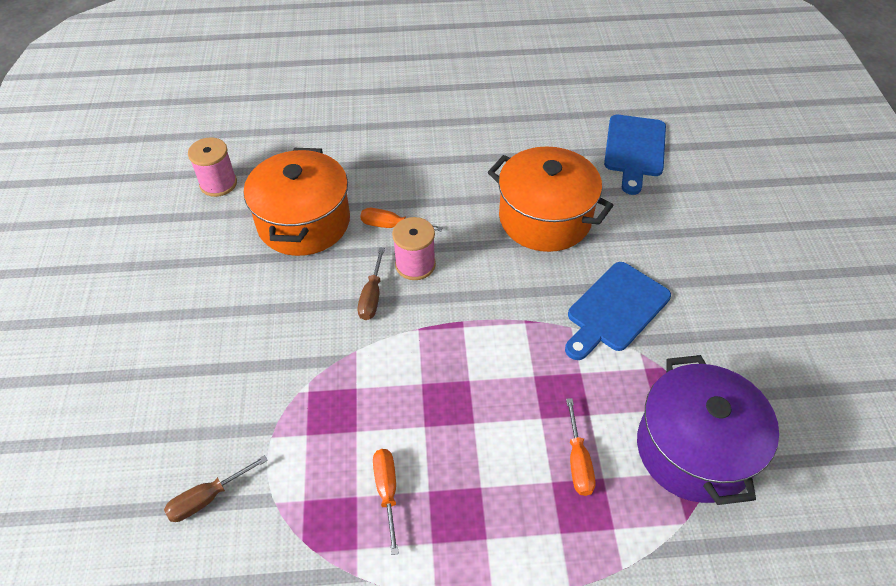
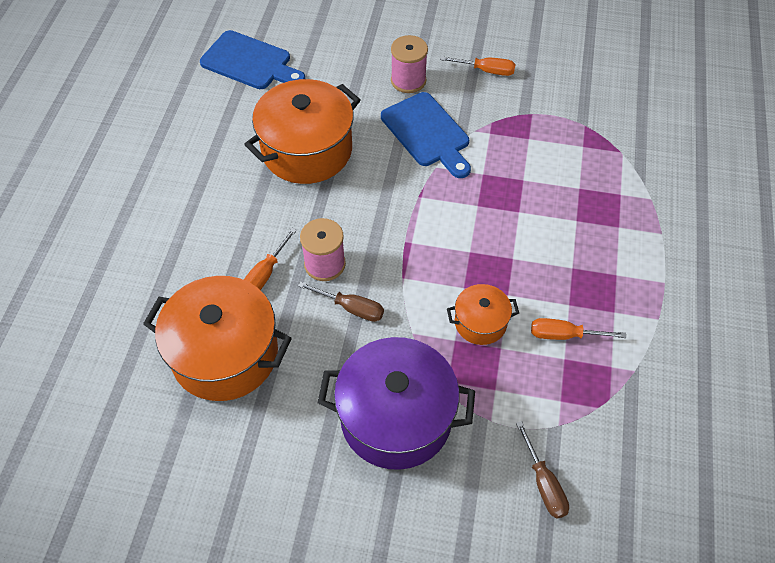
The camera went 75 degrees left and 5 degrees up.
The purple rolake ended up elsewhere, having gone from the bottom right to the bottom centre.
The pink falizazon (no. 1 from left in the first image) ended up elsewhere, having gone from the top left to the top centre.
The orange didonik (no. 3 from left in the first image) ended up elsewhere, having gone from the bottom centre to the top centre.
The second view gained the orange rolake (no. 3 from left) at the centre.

┄┄┄┄┄┄┄┄┄┄┄┄┄┄┄┄┄┄┄┄

## Your goal
Counting only lines that hold the word "centre", say how many there are in the listing above and add nothing.

## Written reply
4